Work to do => Gather every row of the records below that contains the string "line", and copy each of those rows in full.

The data =>
'''

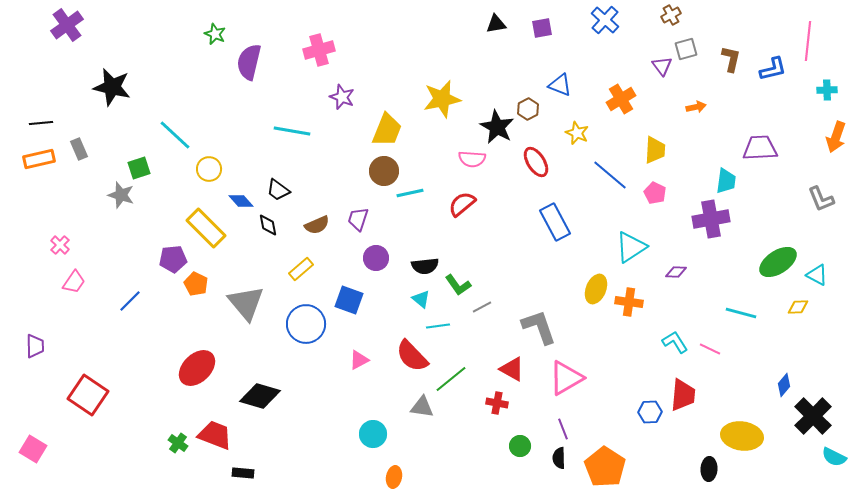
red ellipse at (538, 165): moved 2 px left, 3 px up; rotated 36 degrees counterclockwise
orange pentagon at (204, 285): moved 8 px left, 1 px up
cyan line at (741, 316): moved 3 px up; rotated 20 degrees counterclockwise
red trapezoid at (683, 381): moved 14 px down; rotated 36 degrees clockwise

'''
'''

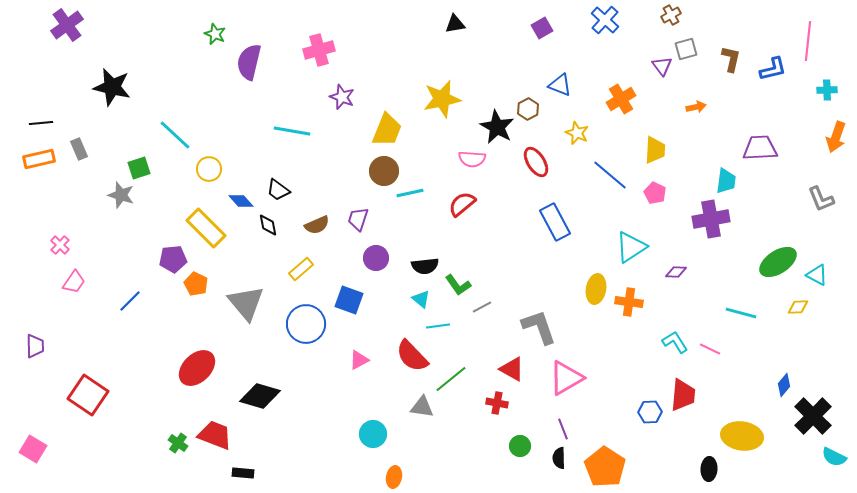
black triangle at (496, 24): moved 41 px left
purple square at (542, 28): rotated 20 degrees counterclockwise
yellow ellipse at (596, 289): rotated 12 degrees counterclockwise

'''
'''

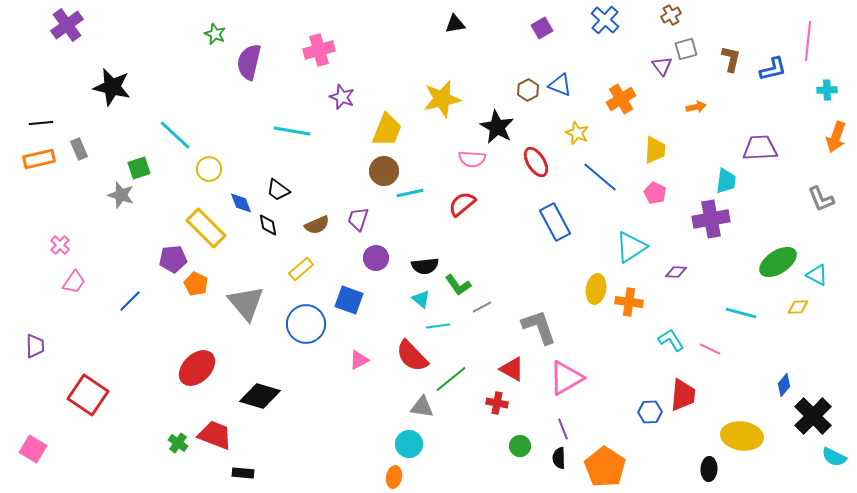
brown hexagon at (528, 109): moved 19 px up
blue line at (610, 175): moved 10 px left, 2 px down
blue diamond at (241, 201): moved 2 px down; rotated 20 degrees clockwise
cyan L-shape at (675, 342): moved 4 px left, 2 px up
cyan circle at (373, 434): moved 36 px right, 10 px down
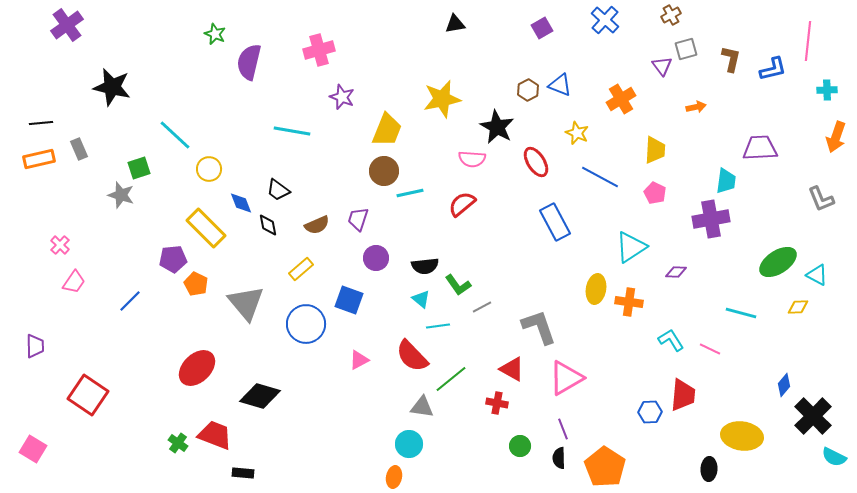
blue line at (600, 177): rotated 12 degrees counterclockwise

'''

Finished exercise =>
cyan line at (741, 316): moved 3 px up; rotated 20 degrees counterclockwise
blue line at (610, 175): moved 10 px left, 2 px down
blue line at (600, 177): rotated 12 degrees counterclockwise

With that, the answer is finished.